▸ **Your goal**: All of the data below needs to be set down once more, exactly as written.

═══ Data listing ═══

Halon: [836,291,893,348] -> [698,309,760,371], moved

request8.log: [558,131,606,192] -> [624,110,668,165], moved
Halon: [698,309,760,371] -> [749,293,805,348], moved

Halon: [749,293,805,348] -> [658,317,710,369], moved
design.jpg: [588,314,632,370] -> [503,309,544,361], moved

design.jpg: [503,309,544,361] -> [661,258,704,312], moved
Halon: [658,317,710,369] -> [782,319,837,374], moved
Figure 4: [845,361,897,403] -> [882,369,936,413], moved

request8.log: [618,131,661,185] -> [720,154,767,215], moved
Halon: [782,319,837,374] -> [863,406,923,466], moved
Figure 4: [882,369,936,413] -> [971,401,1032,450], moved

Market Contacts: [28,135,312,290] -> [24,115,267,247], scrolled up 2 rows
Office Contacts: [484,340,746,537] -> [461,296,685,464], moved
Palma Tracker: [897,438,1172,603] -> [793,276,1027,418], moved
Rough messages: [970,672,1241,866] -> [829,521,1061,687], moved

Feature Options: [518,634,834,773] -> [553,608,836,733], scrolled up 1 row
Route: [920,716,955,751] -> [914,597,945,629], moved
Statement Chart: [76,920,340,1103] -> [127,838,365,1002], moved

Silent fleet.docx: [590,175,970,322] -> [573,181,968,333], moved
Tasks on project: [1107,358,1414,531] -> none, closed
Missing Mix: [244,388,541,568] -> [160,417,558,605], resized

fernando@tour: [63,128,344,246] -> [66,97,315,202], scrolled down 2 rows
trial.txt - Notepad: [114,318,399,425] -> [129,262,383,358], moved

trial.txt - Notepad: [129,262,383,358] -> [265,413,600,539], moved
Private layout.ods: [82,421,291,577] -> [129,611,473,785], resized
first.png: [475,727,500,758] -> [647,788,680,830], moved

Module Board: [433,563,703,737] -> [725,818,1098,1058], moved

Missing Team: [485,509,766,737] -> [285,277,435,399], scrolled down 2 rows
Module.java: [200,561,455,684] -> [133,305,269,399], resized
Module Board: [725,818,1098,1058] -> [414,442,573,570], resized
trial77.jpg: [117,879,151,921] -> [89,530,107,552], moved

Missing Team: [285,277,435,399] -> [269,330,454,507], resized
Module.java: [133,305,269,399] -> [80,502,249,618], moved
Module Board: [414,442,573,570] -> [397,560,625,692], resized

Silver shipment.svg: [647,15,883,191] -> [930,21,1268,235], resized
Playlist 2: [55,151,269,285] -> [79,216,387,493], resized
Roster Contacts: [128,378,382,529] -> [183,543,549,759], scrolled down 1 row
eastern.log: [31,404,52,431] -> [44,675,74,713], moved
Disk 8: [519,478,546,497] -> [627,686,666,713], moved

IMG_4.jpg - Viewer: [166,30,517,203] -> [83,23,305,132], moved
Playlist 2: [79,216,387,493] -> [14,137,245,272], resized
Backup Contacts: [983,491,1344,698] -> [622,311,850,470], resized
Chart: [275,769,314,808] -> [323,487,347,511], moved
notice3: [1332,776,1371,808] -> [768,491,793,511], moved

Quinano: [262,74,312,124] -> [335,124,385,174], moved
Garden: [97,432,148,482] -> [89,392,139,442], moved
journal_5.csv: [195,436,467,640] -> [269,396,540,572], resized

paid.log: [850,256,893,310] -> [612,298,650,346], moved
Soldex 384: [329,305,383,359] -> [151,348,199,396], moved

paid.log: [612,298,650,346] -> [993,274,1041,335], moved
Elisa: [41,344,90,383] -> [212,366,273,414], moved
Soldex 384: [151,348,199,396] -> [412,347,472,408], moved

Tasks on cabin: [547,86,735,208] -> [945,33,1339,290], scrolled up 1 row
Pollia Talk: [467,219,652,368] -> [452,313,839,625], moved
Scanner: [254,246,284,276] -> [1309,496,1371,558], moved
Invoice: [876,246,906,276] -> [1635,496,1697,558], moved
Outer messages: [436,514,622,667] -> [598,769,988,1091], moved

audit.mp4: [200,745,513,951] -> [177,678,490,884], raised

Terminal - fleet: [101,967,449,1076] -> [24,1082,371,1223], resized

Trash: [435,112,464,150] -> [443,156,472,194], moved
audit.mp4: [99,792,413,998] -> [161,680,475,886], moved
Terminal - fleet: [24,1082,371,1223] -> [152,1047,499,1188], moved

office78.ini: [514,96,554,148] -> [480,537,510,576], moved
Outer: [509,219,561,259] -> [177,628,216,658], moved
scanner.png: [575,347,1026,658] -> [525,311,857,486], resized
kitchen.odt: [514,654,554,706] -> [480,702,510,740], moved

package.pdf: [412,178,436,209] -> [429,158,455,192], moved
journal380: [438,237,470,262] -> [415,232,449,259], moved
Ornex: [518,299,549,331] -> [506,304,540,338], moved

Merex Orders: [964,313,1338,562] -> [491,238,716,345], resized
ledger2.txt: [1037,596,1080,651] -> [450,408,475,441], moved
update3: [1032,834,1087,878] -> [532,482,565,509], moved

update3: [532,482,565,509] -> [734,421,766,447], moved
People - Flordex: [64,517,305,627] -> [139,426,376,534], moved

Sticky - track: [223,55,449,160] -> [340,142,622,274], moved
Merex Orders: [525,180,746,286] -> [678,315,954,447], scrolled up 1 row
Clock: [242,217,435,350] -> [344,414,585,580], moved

═══

▸ **Written reply**:
Halon: [836,291,893,348] -> [698,309,760,371], moved

request8.log: [558,131,606,192] -> [624,110,668,165], moved
Halon: [698,309,760,371] -> [749,293,805,348], moved

Halon: [749,293,805,348] -> [658,317,710,369], moved
design.jpg: [588,314,632,370] -> [503,309,544,361], moved

design.jpg: [503,309,544,361] -> [661,258,704,312], moved
Halon: [658,317,710,369] -> [782,319,837,374], moved
Figure 4: [845,361,897,403] -> [882,369,936,413], moved

request8.log: [618,131,661,185] -> [720,154,767,215], moved
Halon: [782,319,837,374] -> [863,406,923,466], moved
Figure 4: [882,369,936,413] -> [971,401,1032,450], moved

Market Contacts: [28,135,312,290] -> [24,115,267,247], scrolled up 2 rows
Office Contacts: [484,340,746,537] -> [461,296,685,464], moved
Palma Tracker: [897,438,1172,603] -> [793,276,1027,418], moved
Rough messages: [970,672,1241,866] -> [829,521,1061,687], moved

Feature Options: [518,634,834,773] -> [553,608,836,733], scrolled up 1 row
Route: [920,716,955,751] -> [914,597,945,629], moved
Statement Chart: [76,920,340,1103] -> [127,838,365,1002], moved

Silent fleet.docx: [590,175,970,322] -> [573,181,968,333], moved
Tasks on project: [1107,358,1414,531] -> none, closed
Missing Mix: [244,388,541,568] -> [160,417,558,605], resized

fernando@tour: [63,128,344,246] -> [66,97,315,202], scrolled down 2 rows
trial.txt - Notepad: [114,318,399,425] -> [129,262,383,358], moved

trial.txt - Notepad: [129,262,383,358] -> [265,413,600,539], moved
Private layout.ods: [82,421,291,577] -> [129,611,473,785], resized
first.png: [475,727,500,758] -> [647,788,680,830], moved

Module Board: [433,563,703,737] -> [725,818,1098,1058], moved

Missing Team: [485,509,766,737] -> [285,277,435,399], scrolled down 2 rows
Module.java: [200,561,455,684] -> [133,305,269,399], resized
Module Board: [725,818,1098,1058] -> [414,442,573,570], resized
trial77.jpg: [117,879,151,921] -> [89,530,107,552], moved

Missing Team: [285,277,435,399] -> [269,330,454,507], resized
Module.java: [133,305,269,399] -> [80,502,249,618], moved
Module Board: [414,442,573,570] -> [397,560,625,692], resized

Silver shipment.svg: [647,15,883,191] -> [930,21,1268,235], resized
Playlist 2: [55,151,269,285] -> [79,216,387,493], resized
Roster Contacts: [128,378,382,529] -> [183,543,549,759], scrolled down 1 row
eastern.log: [31,404,52,431] -> [44,675,74,713], moved
Disk 8: [519,478,546,497] -> [627,686,666,713], moved

IMG_4.jpg - Viewer: [166,30,517,203] -> [83,23,305,132], moved
Playlist 2: [79,216,387,493] -> [14,137,245,272], resized
Backup Contacts: [983,491,1344,698] -> [622,311,850,470], resized
Chart: [275,769,314,808] -> [323,487,347,511], moved
notice3: [1332,776,1371,808] -> [768,491,793,511], moved

Quinano: [262,74,312,124] -> [335,124,385,174], moved
Garden: [97,432,148,482] -> [89,392,139,442], moved
journal_5.csv: [195,436,467,640] -> [269,396,540,572], resized

paid.log: [850,256,893,310] -> [612,298,650,346], moved
Soldex 384: [329,305,383,359] -> [151,348,199,396], moved

paid.log: [612,298,650,346] -> [993,274,1041,335], moved
Elisa: [41,344,90,383] -> [212,366,273,414], moved
Soldex 384: [151,348,199,396] -> [412,347,472,408], moved

Tasks on cabin: [547,86,735,208] -> [945,33,1339,290], scrolled up 1 row
Pollia Talk: [467,219,652,368] -> [452,313,839,625], moved
Scanner: [254,246,284,276] -> [1309,496,1371,558], moved
Invoice: [876,246,906,276] -> [1635,496,1697,558], moved
Outer messages: [436,514,622,667] -> [598,769,988,1091], moved

audit.mp4: [200,745,513,951] -> [177,678,490,884], raised

Terminal - fleet: [101,967,449,1076] -> [24,1082,371,1223], resized

Trash: [435,112,464,150] -> [443,156,472,194], moved
audit.mp4: [99,792,413,998] -> [161,680,475,886], moved
Terminal - fleet: [24,1082,371,1223] -> [152,1047,499,1188], moved

office78.ini: [514,96,554,148] -> [480,537,510,576], moved
Outer: [509,219,561,259] -> [177,628,216,658], moved
scanner.png: [575,347,1026,658] -> [525,311,857,486], resized
kitchen.odt: [514,654,554,706] -> [480,702,510,740], moved

package.pdf: [412,178,436,209] -> [429,158,455,192], moved
journal380: [438,237,470,262] -> [415,232,449,259], moved
Ornex: [518,299,549,331] -> [506,304,540,338], moved

Merex Orders: [964,313,1338,562] -> [491,238,716,345], resized
ledger2.txt: [1037,596,1080,651] -> [450,408,475,441], moved
update3: [1032,834,1087,878] -> [532,482,565,509], moved

update3: [532,482,565,509] -> [734,421,766,447], moved
People - Flordex: [64,517,305,627] -> [139,426,376,534], moved

Sticky - track: [223,55,449,160] -> [340,142,622,274], moved
Merex Orders: [525,180,746,286] -> [678,315,954,447], scrolled up 1 row
Clock: [242,217,435,350] -> [344,414,585,580], moved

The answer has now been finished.